(Your goal): Say how many lines in the data below contain the word "vase", and give no other text.

(Data for processing):
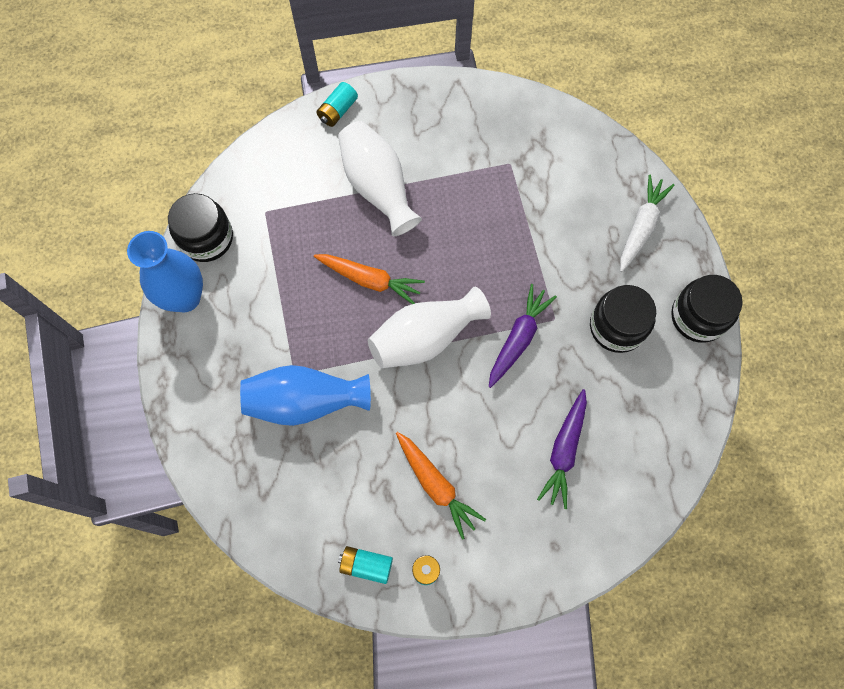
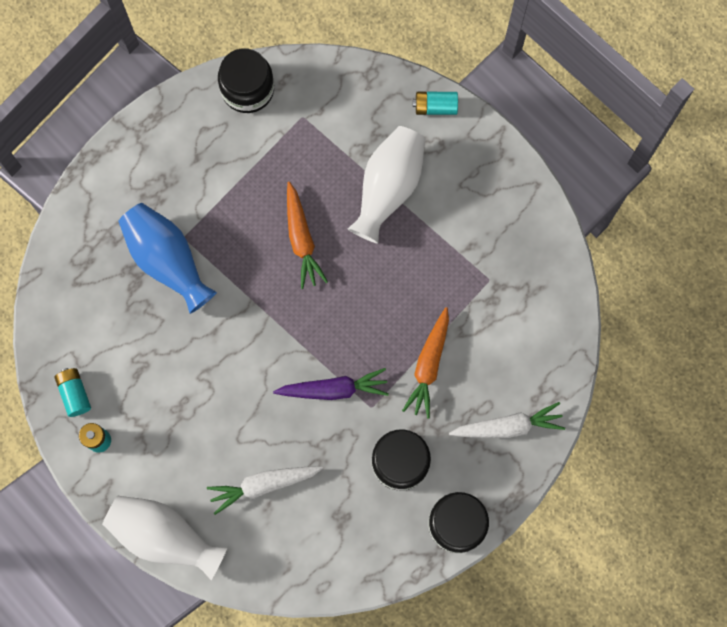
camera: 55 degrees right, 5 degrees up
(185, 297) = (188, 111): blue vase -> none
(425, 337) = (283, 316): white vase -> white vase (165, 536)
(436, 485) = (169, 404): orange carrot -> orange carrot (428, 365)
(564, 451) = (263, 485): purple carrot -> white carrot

==

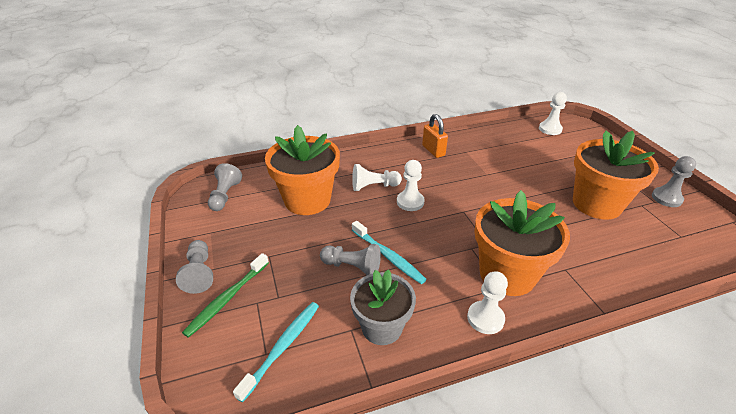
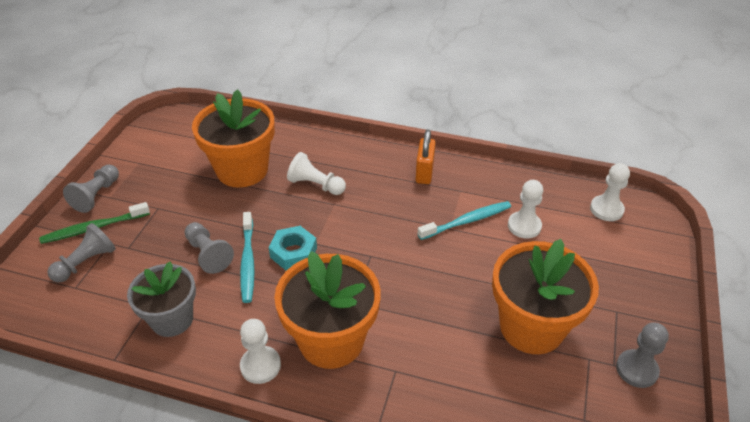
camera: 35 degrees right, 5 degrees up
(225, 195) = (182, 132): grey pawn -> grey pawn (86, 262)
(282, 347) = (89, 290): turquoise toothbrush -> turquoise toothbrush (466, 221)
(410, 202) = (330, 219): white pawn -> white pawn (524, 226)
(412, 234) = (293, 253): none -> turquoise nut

(Answer to the problem): 2